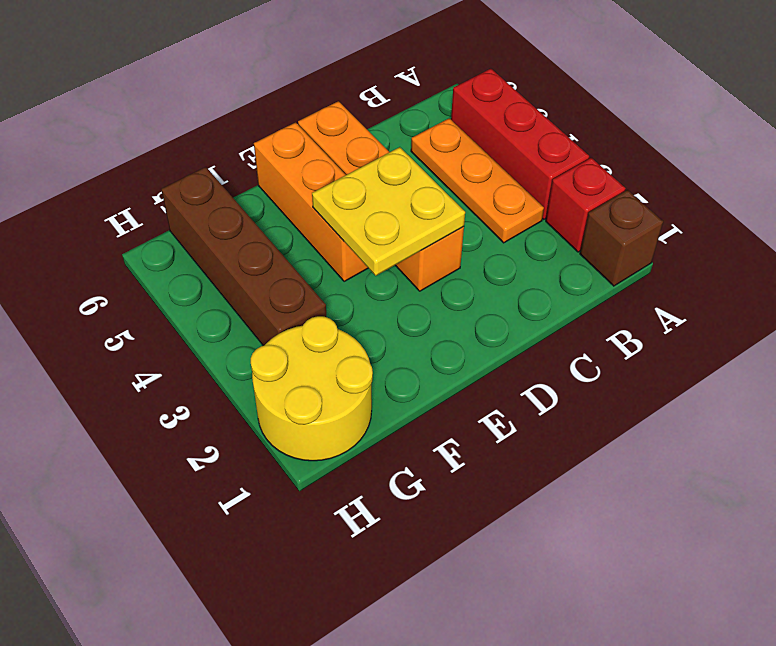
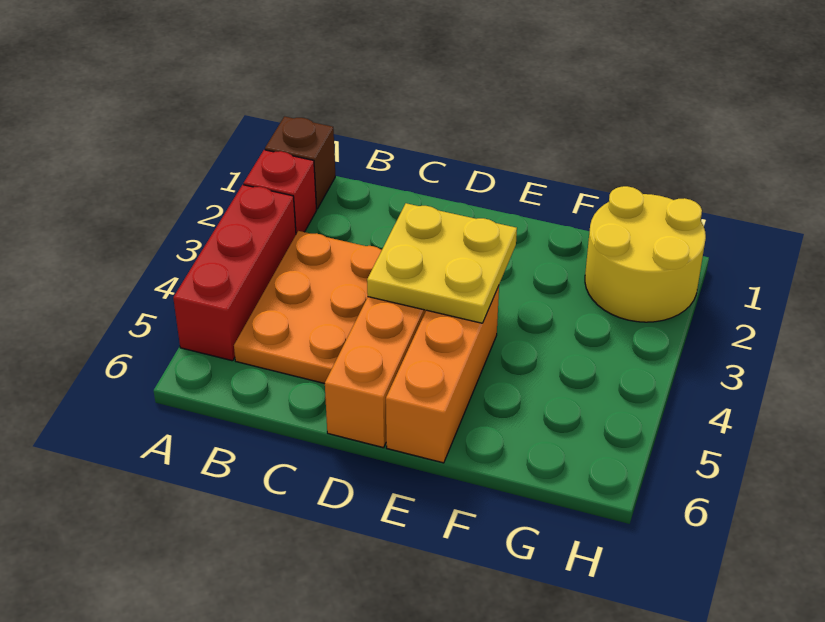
orange plate B3:B5 level 1 -> orange plate B3:C5 level 1
brown brick G3:G6 level 1 -> none

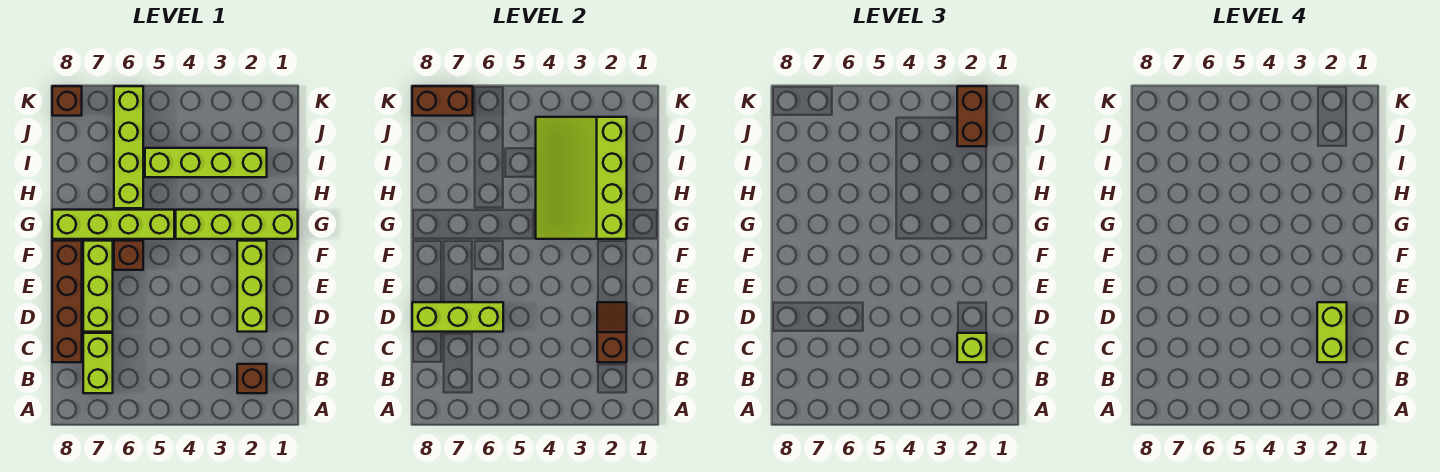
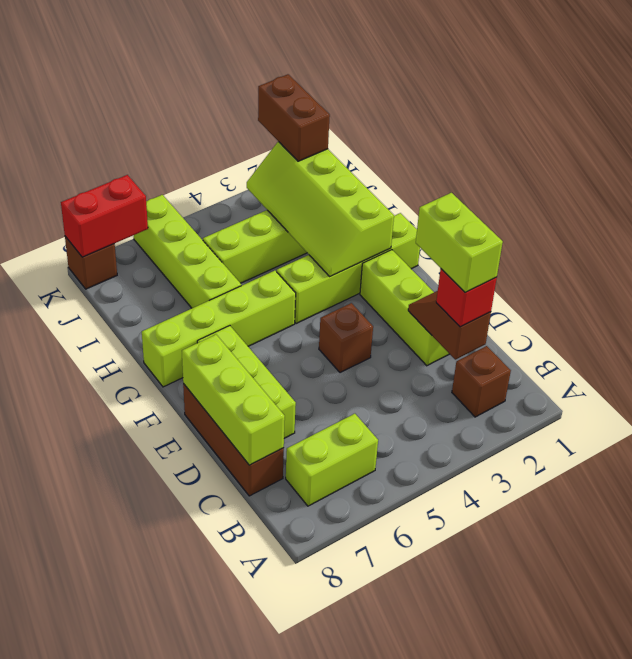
lime brick B7:C7 level 1 -> lime brick B6:B7 level 1
lime brick C2 level 3 -> red brick C2 level 3
brown brick C8:F8 level 1 -> brown brick C8:E8 level 1
lime brick D6:D8 level 2 -> lime brick C8:E8 level 2
brown brick F6 level 1 -> brown brick E4 level 1
lime slope G2:J4 level 2 top 2 -> lime slope G2:J3 level 2 top 2
brown brick K7:K8 level 2 -> red brick K7:K8 level 2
-------
## Task statement
The result should be all the records, retyped exactly, with no pictures among them.

## Solution to this problem
orange plate B3:B5 level 1 -> orange plate B3:C5 level 1
brown brick G3:G6 level 1 -> none

lime brick B7:C7 level 1 -> lime brick B6:B7 level 1
lime brick C2 level 3 -> red brick C2 level 3
brown brick C8:F8 level 1 -> brown brick C8:E8 level 1
lime brick D6:D8 level 2 -> lime brick C8:E8 level 2
brown brick F6 level 1 -> brown brick E4 level 1
lime slope G2:J4 level 2 top 2 -> lime slope G2:J3 level 2 top 2
brown brick K7:K8 level 2 -> red brick K7:K8 level 2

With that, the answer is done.